What you should do: Begin at the line containing "LED pin SIG: B13 -> A9" and retype each line through the end of the records exactly. Include nothing else and no pictures.

======== Data shown ========

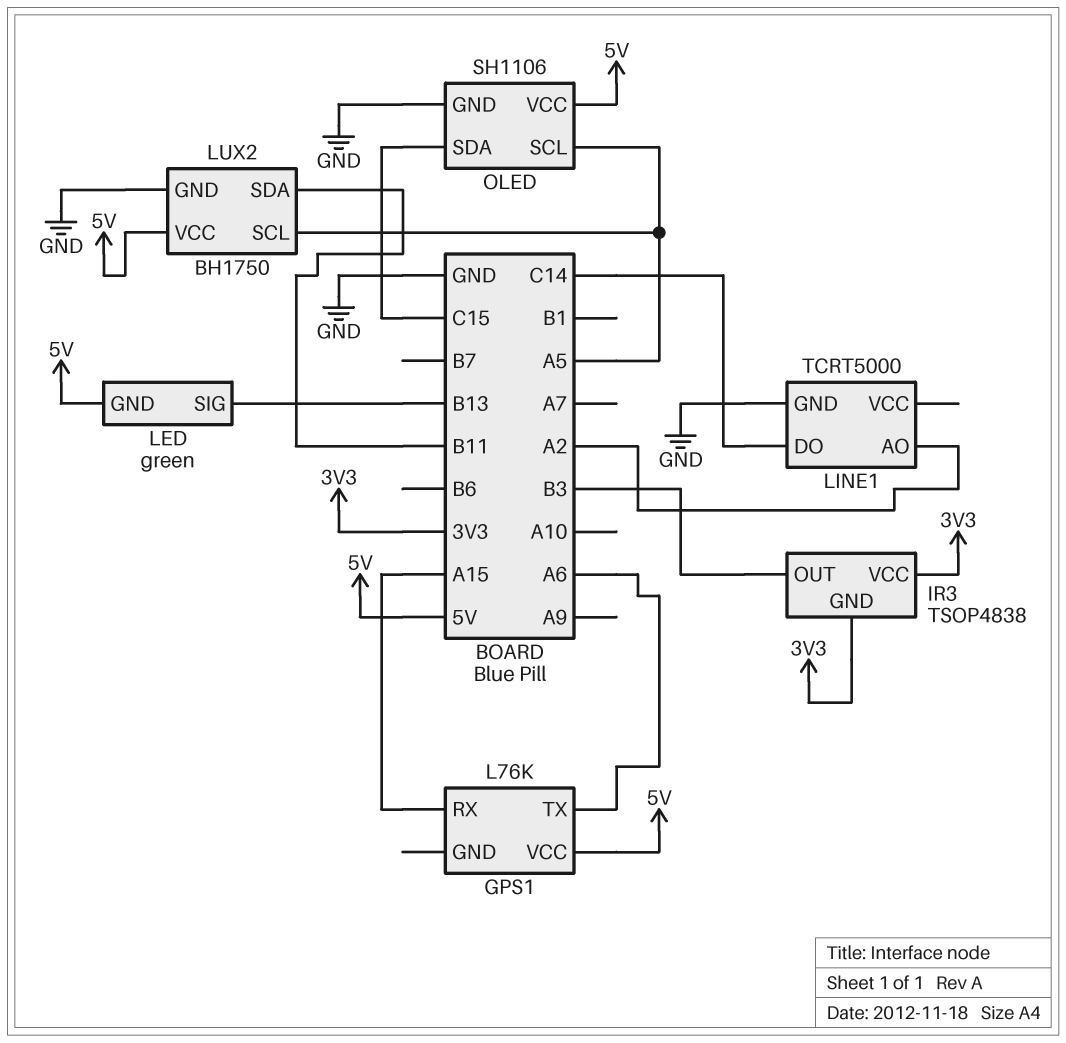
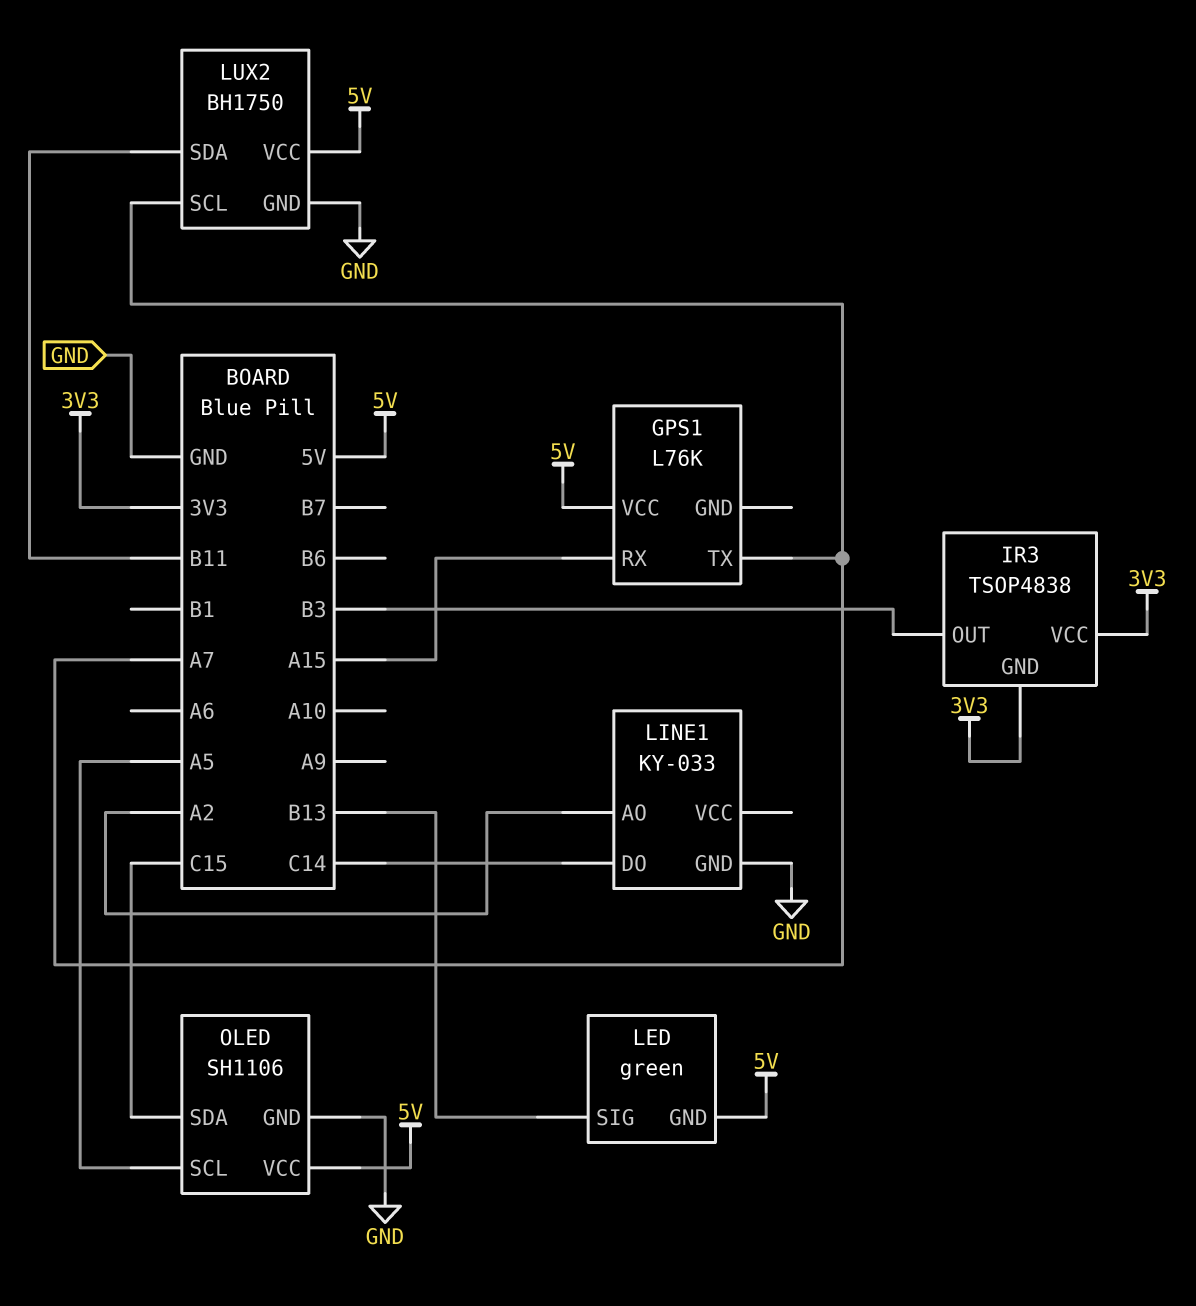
GPS1 pin TX: A6 -> A7
LINE1: TCRT5000 -> KY-033
LUX2 pin SCL: A5 -> A7

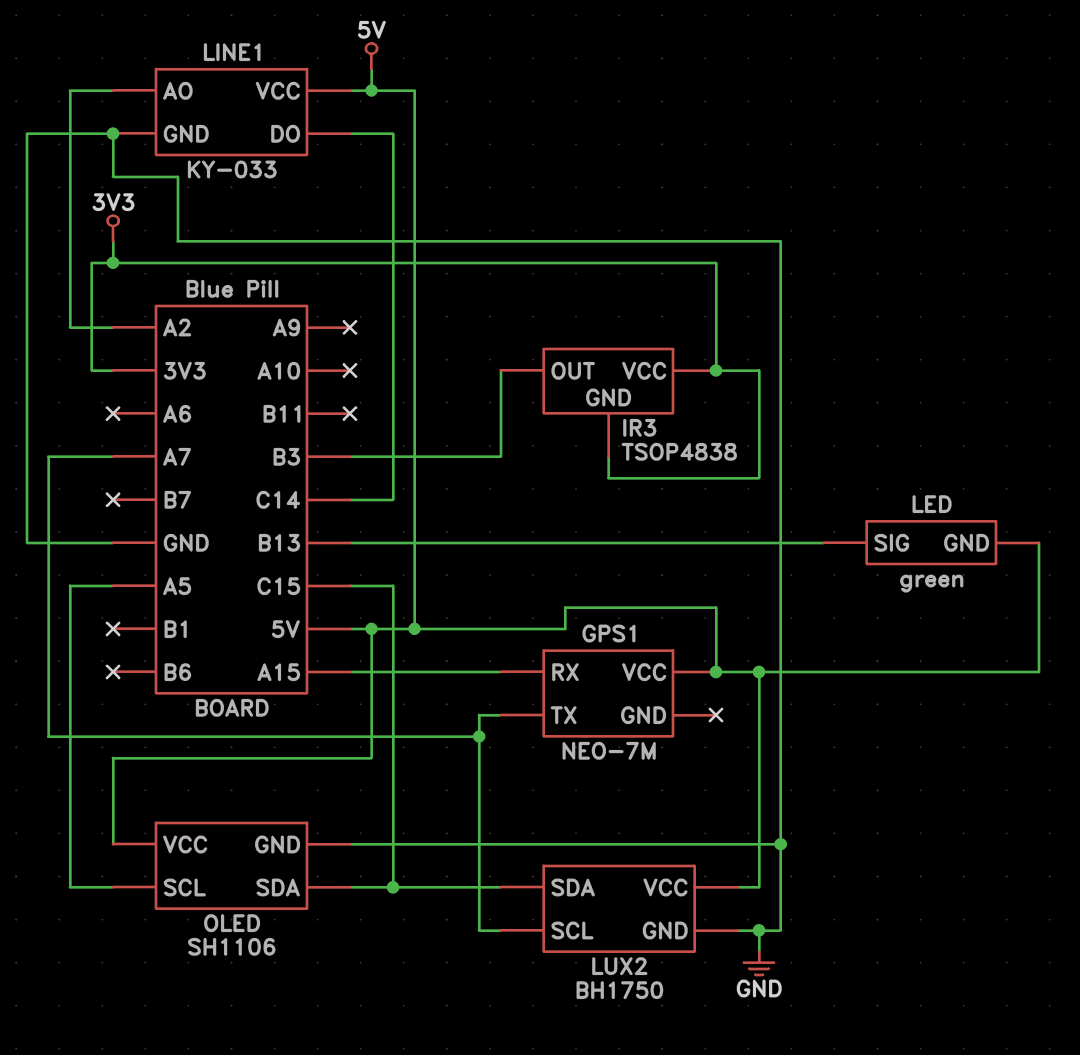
GPS1: L76K -> NEO-7M
LINE1 pin VCC: none -> 5V
LUX2 pin SDA: B11 -> C15

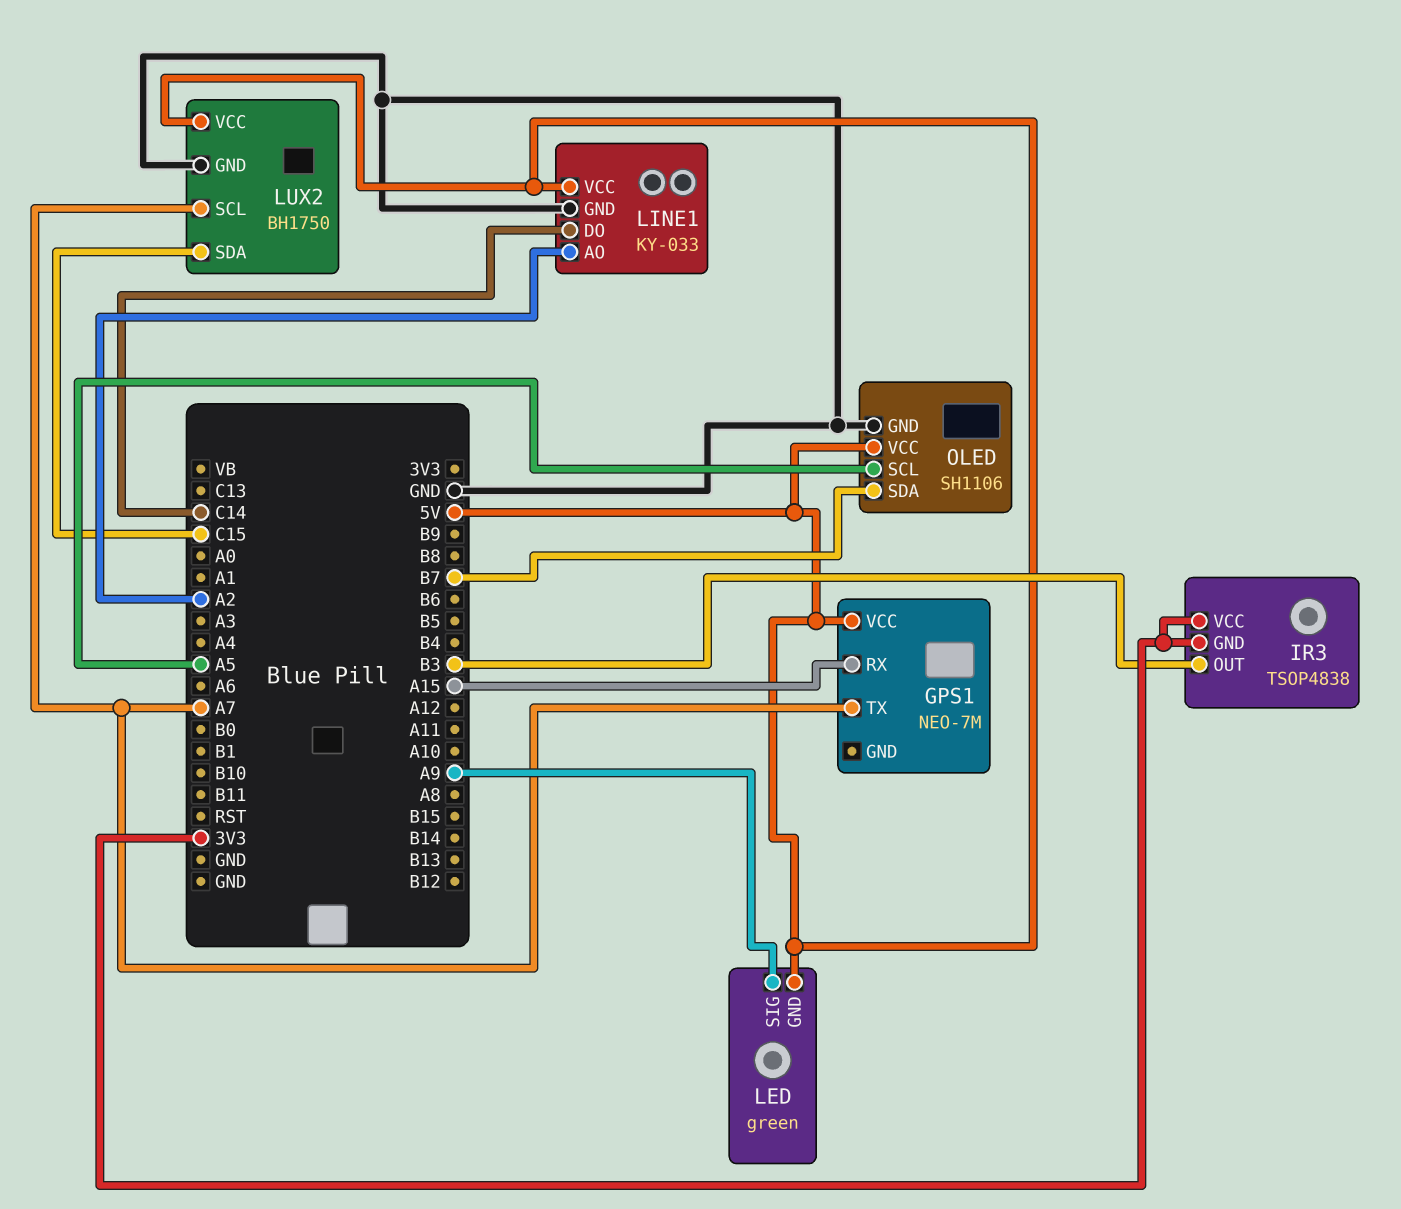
LED pin SIG: B13 -> A9
OLED pin SDA: C15 -> B7

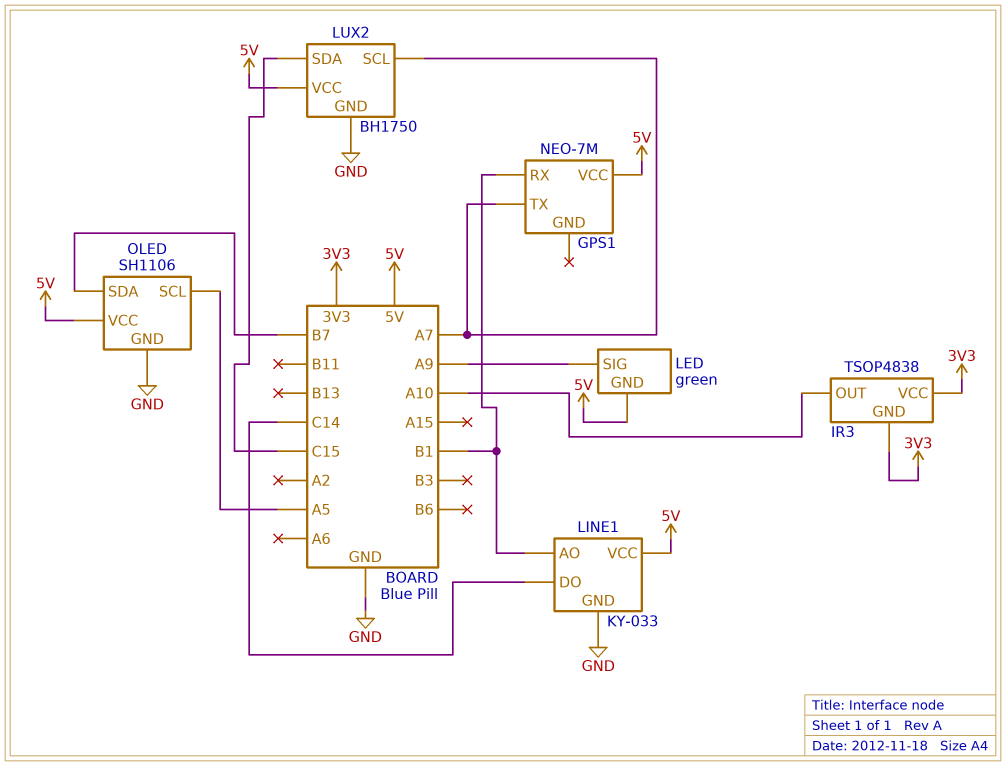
GPS1 pin RX: A15 -> B1
IR3 pin OUT: B3 -> A10
LINE1 pin AO: A2 -> B1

========

Exercise response:
LED pin SIG: B13 -> A9
OLED pin SDA: C15 -> B7

GPS1 pin RX: A15 -> B1
IR3 pin OUT: B3 -> A10
LINE1 pin AO: A2 -> B1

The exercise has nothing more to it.